Word and element location entries:
+++++

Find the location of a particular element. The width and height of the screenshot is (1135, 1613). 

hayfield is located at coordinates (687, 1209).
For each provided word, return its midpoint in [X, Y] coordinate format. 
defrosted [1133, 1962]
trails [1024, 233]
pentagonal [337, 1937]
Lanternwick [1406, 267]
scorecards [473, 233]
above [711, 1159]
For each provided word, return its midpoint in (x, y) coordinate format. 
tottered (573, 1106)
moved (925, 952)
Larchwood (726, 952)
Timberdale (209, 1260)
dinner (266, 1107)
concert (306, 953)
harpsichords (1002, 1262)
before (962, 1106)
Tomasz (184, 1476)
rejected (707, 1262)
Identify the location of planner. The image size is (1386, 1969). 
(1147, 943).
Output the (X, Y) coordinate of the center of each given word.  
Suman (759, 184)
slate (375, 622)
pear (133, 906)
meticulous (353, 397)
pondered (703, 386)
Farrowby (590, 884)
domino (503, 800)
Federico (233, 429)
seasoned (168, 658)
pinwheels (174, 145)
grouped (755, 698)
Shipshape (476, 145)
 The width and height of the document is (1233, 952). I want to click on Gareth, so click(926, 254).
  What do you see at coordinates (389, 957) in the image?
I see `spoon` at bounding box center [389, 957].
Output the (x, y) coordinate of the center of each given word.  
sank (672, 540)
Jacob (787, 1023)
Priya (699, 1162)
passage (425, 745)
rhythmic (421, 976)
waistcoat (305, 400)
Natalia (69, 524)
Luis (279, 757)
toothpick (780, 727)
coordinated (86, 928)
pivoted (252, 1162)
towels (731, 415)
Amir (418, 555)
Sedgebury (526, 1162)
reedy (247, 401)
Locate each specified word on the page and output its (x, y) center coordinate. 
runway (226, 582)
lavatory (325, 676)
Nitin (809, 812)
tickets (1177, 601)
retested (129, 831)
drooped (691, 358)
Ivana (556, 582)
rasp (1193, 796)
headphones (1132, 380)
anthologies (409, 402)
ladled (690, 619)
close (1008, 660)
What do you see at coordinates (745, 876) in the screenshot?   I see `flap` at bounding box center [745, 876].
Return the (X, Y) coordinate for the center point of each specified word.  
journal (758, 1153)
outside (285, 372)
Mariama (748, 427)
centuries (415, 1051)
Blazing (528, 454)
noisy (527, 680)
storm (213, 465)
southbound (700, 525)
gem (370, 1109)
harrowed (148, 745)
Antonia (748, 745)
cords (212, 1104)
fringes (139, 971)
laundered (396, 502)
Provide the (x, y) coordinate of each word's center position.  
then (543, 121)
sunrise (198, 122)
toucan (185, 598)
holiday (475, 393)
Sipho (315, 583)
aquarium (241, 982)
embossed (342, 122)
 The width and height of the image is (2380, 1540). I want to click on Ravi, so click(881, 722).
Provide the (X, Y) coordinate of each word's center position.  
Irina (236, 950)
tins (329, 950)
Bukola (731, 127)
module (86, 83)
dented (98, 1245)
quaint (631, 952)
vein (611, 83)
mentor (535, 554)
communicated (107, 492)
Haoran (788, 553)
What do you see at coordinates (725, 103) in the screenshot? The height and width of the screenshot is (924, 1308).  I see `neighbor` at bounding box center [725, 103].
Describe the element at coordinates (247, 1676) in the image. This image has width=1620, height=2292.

+++++

**Problem to solve:**
List every line of the records that contains the string "center". Treat uppercase and lowercase letters as distinct.

**Full response:**
Output the (X, Y) coordinate of the center of each given word.  
I see `spoon` at bounding box center [389, 957].
Output the (x, y) coordinate of the center of each given word.  
Locate each specified word on the page and output its (x, y) center coordinate. 
What do you see at coordinates (745, 876) in the screenshot?   I see `flap` at bounding box center [745, 876].
Return the (X, Y) coordinate for the center point of each specified word.  
Provide the (x, y) coordinate of each word's center position.  
Provide the (X, Y) coordinate of each word's center position.  
What do you see at coordinates (725, 103) in the screenshot? The height and width of the screenshot is (924, 1308).  I see `neighbor` at bounding box center [725, 103].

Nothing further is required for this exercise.